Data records
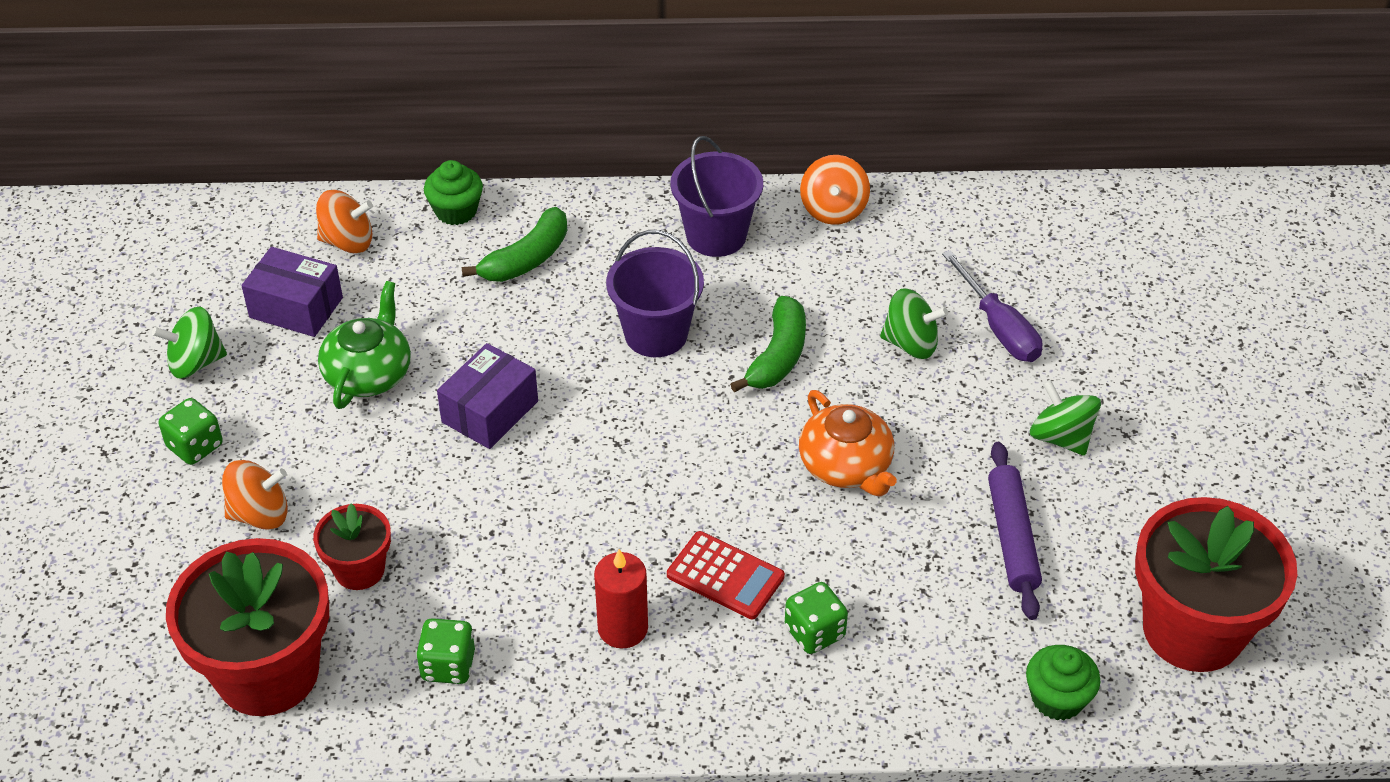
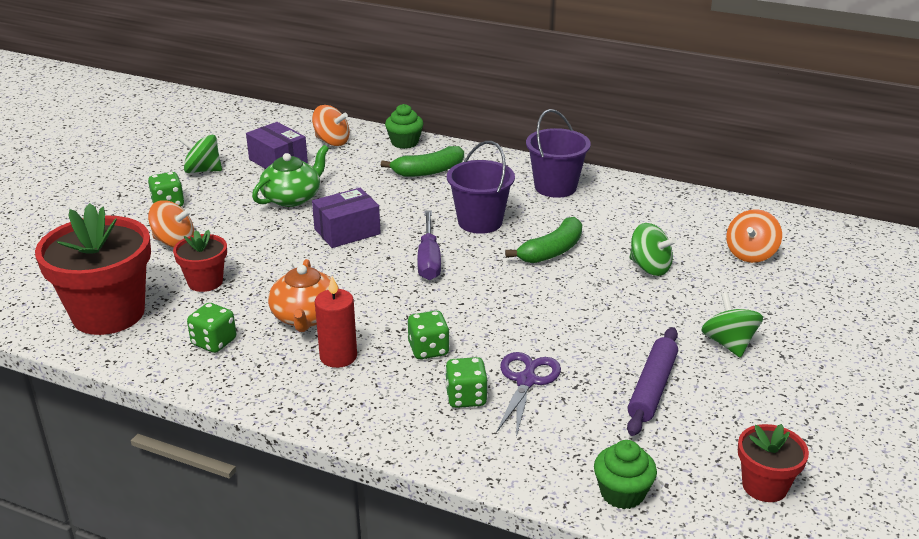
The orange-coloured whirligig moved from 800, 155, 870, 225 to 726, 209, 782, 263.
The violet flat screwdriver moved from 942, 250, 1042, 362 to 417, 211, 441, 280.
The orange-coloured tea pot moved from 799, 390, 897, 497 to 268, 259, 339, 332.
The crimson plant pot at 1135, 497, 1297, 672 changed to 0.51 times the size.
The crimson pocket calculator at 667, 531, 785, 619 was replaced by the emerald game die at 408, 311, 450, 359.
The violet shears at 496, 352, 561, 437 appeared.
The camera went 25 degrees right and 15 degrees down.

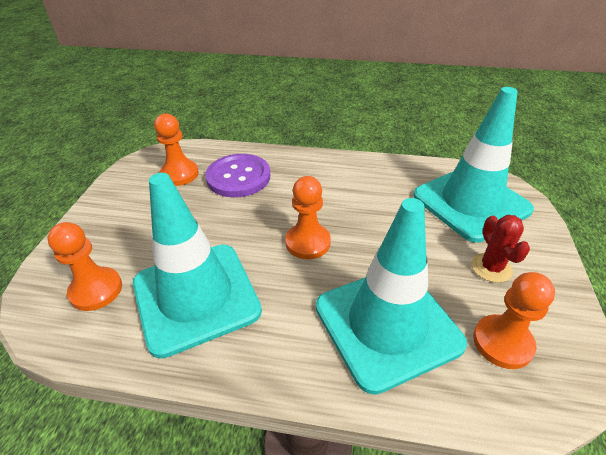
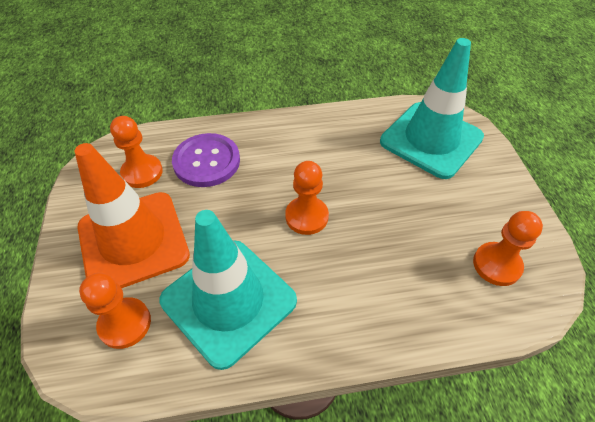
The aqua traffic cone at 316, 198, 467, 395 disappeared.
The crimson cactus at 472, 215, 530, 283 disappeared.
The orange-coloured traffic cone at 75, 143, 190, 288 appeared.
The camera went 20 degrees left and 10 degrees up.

**Problem details**
Take exactly the lines from the one containing "The orange-coloured tea" through the one containing "The camera went 25" in the data above, and output them with nothing added.

**Result of this exercise**
The orange-coloured tea pot moved from 799, 390, 897, 497 to 268, 259, 339, 332.
The crimson plant pot at 1135, 497, 1297, 672 changed to 0.51 times the size.
The crimson pocket calculator at 667, 531, 785, 619 was replaced by the emerald game die at 408, 311, 450, 359.
The violet shears at 496, 352, 561, 437 appeared.
The camera went 25 degrees right and 15 degrees down.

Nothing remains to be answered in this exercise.